* [Exercise goal]:
Search the data for the word "purple". Reproduce every line where it is found.

[Start of Attachment]

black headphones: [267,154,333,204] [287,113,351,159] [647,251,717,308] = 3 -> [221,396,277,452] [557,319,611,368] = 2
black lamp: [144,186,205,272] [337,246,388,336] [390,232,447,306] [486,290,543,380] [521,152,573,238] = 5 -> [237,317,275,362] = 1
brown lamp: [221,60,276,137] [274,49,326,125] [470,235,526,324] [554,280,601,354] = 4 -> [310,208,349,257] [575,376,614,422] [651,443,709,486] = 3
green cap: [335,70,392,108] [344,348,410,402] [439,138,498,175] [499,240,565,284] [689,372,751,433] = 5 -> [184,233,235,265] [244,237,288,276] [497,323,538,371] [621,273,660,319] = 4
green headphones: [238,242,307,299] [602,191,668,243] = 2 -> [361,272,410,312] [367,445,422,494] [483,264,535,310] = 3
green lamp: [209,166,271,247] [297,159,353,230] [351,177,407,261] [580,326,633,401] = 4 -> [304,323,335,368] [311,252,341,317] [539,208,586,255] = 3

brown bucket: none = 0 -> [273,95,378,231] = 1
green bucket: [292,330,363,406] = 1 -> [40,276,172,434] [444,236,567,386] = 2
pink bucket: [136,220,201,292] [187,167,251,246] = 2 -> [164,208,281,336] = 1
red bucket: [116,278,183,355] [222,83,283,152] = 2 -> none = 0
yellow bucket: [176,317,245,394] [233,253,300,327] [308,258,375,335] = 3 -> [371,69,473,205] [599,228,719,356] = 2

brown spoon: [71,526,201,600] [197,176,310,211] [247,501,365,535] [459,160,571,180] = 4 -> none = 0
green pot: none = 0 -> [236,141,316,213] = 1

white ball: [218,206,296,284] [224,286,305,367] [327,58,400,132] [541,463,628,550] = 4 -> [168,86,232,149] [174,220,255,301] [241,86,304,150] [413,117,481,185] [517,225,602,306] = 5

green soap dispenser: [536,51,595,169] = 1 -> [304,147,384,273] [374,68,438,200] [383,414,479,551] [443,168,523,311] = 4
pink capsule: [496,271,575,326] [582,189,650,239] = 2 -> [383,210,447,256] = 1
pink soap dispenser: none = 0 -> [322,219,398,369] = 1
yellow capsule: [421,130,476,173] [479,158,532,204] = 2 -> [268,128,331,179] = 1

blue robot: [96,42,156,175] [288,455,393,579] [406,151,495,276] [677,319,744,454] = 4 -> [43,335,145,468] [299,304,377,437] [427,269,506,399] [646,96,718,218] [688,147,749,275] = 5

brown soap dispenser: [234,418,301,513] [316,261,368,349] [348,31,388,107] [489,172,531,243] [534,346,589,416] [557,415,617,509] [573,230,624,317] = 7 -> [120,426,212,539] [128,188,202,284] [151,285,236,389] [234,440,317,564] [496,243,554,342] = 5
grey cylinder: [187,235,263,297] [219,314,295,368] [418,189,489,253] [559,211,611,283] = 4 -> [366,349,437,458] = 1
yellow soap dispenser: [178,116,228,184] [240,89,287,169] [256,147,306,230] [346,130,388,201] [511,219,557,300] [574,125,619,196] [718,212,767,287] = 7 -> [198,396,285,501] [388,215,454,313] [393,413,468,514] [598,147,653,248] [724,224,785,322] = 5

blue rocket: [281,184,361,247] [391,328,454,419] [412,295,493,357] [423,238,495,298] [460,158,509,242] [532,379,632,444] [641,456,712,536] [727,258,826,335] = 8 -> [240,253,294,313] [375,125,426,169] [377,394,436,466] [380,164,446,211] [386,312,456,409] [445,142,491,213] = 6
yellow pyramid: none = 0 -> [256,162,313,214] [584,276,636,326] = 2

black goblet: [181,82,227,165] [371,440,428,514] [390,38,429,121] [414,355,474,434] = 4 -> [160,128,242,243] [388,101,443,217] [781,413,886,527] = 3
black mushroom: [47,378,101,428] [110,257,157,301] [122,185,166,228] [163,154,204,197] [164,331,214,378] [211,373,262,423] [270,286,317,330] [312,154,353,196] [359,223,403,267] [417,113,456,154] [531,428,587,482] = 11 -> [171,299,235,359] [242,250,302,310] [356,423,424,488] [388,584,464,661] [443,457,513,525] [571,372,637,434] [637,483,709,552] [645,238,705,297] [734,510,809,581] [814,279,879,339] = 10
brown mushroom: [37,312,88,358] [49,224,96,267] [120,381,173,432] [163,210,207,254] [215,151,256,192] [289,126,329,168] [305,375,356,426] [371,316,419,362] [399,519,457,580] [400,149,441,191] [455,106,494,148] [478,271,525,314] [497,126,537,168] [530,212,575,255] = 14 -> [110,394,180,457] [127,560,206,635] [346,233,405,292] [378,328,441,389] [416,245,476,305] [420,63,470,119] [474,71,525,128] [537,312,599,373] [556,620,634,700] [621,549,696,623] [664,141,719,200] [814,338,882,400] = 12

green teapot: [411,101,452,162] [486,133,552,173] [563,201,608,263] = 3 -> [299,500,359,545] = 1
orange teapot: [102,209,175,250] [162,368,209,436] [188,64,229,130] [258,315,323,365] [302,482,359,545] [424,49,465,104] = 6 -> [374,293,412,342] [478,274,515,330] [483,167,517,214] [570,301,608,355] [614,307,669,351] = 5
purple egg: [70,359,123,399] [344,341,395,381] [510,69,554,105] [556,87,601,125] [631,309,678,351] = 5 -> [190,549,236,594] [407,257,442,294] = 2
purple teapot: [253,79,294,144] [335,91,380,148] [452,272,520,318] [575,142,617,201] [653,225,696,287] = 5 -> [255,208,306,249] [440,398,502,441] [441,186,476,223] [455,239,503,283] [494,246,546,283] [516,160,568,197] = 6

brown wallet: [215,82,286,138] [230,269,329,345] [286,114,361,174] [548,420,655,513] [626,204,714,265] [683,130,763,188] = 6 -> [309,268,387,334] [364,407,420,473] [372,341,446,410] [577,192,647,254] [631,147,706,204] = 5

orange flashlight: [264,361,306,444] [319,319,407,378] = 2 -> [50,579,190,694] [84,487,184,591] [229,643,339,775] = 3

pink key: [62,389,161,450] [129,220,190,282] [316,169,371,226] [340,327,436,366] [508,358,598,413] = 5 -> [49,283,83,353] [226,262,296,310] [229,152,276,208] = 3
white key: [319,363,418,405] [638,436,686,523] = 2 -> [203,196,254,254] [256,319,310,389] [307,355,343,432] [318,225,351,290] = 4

[End of Attachment]

* [Reply to the exercise]:
purple egg: [70,359,123,399] [344,341,395,381] [510,69,554,105] [556,87,601,125] [631,309,678,351] = 5 -> [190,549,236,594] [407,257,442,294] = 2
purple teapot: [253,79,294,144] [335,91,380,148] [452,272,520,318] [575,142,617,201] [653,225,696,287] = 5 -> [255,208,306,249] [440,398,502,441] [441,186,476,223] [455,239,503,283] [494,246,546,283] [516,160,568,197] = 6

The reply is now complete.